--- start Data to use ---
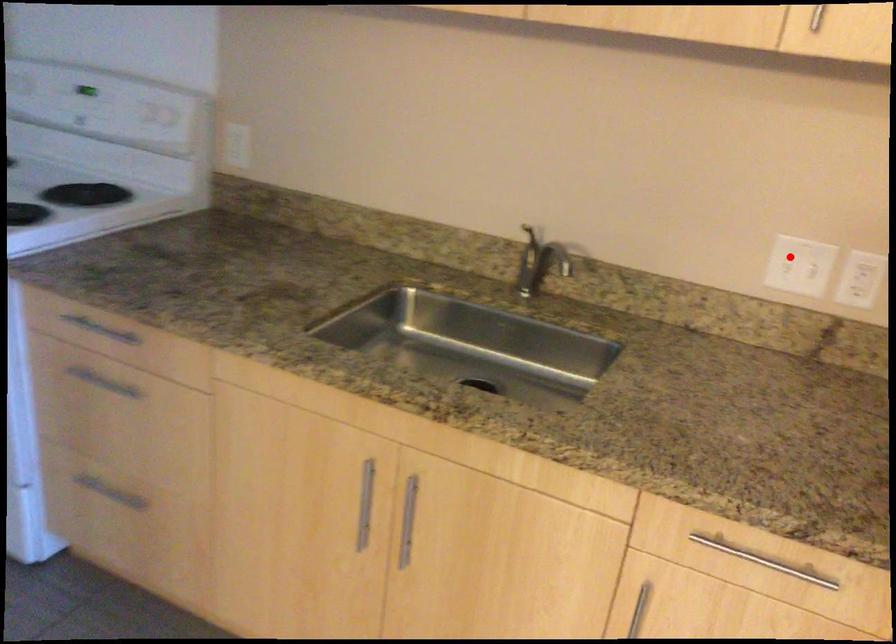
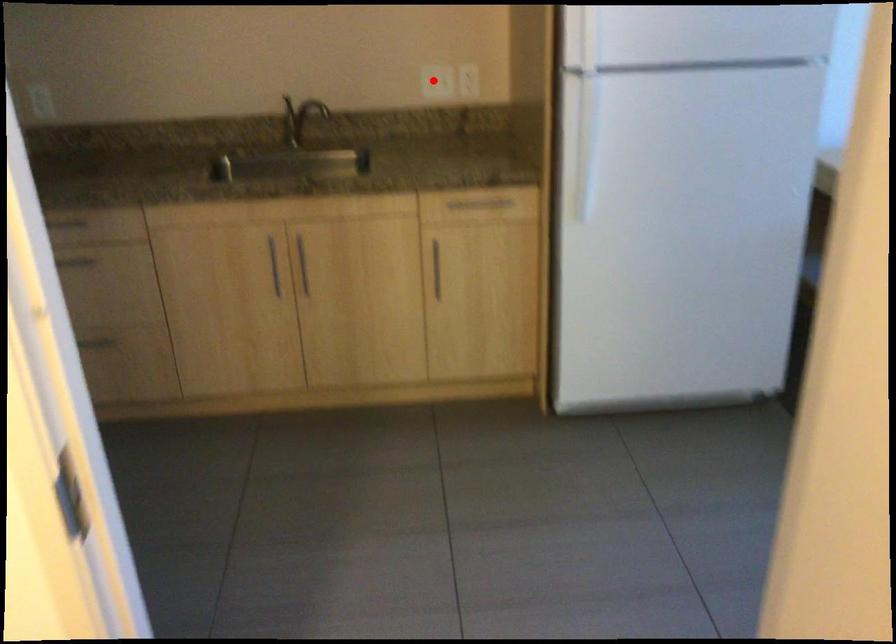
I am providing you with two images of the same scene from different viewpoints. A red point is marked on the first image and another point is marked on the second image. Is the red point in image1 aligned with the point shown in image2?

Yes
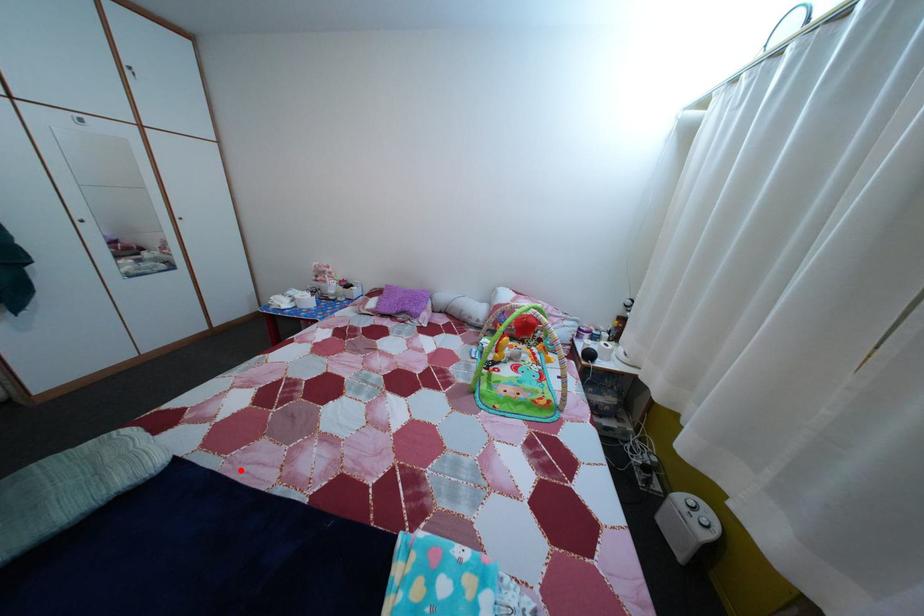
--- end Data to use ---
--- start Data to use ---
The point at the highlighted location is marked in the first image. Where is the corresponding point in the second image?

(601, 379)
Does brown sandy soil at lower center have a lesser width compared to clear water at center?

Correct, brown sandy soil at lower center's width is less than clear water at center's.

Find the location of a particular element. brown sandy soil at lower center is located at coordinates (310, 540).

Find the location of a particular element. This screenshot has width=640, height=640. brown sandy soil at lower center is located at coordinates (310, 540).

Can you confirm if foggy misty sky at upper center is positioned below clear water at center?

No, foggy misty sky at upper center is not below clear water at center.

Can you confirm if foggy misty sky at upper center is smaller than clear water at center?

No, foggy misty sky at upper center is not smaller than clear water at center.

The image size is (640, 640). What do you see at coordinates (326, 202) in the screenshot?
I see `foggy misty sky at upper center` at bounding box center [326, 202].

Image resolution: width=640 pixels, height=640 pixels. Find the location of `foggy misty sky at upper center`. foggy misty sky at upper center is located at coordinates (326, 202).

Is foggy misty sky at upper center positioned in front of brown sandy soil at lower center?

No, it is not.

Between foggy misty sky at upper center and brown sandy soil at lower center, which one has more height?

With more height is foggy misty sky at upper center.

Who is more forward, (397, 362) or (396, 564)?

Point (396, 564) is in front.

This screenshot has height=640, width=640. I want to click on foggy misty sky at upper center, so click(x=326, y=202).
--- end Data to use ---
--- start Data to use ---
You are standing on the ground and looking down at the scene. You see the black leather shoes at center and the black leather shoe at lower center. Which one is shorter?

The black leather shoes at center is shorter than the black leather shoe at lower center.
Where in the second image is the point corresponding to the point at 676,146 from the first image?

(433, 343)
--- end Data to use ---
• _Exercise directions_
Reproduce the data from the line that has "than clear water at center?" through the line that has "center [326, 202].", changing "clear water" to "still water" and leaving everything else unchanged. Output only those lines.

• _Task solution_
Can you confirm if foggy misty sky at upper center is smaller than still water at center?

No, foggy misty sky at upper center is not smaller than still water at center.

The image size is (640, 640). What do you see at coordinates (326, 202) in the screenshot?
I see `foggy misty sky at upper center` at bounding box center [326, 202].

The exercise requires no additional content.